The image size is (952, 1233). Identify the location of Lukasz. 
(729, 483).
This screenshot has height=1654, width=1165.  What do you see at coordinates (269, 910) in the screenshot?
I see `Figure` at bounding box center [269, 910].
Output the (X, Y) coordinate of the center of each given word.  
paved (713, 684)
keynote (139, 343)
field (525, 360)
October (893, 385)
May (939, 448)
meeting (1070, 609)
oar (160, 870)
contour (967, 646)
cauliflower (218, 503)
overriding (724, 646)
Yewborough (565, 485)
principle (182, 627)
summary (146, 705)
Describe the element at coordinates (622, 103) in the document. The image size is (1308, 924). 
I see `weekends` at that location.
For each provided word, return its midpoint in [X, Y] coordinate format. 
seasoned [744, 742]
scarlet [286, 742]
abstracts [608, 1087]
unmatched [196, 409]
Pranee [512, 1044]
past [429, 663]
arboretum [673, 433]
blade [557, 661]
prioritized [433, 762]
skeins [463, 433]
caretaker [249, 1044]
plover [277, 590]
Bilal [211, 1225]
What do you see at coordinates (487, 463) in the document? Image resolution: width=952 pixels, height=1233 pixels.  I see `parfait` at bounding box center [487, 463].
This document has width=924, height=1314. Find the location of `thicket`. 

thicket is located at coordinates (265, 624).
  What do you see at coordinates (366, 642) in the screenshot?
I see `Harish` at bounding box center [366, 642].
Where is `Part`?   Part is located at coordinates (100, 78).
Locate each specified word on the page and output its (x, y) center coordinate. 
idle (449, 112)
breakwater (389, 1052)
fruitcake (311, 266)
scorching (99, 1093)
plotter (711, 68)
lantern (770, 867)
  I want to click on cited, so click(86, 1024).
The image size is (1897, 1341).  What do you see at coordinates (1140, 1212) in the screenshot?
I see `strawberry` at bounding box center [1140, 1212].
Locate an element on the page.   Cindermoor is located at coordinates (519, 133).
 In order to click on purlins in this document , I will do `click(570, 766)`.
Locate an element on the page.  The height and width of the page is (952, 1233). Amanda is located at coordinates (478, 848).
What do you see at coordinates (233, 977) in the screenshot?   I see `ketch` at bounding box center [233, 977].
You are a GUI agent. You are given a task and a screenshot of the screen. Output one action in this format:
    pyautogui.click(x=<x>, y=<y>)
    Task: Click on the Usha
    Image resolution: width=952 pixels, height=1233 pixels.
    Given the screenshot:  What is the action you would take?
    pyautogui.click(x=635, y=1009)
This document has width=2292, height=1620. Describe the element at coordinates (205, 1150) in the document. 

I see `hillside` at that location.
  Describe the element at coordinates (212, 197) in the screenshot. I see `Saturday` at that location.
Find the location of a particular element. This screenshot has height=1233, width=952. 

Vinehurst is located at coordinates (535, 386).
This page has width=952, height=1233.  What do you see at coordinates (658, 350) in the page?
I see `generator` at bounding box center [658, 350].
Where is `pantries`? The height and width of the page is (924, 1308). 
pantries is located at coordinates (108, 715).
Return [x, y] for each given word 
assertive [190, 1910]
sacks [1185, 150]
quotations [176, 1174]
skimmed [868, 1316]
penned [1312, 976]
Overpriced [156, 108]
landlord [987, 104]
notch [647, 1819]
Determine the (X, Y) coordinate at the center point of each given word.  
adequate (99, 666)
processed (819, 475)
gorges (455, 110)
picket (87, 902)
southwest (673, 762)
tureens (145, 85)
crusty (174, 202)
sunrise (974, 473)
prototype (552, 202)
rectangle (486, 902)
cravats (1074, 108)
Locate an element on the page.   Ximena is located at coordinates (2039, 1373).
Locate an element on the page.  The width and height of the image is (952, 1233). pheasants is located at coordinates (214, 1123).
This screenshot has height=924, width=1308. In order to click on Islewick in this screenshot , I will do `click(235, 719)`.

■ ■ ■

◆ What to do ◆
How many lines in the records above contain the string "located"? Reply with the number alone.

◆ Exercise response ◆
8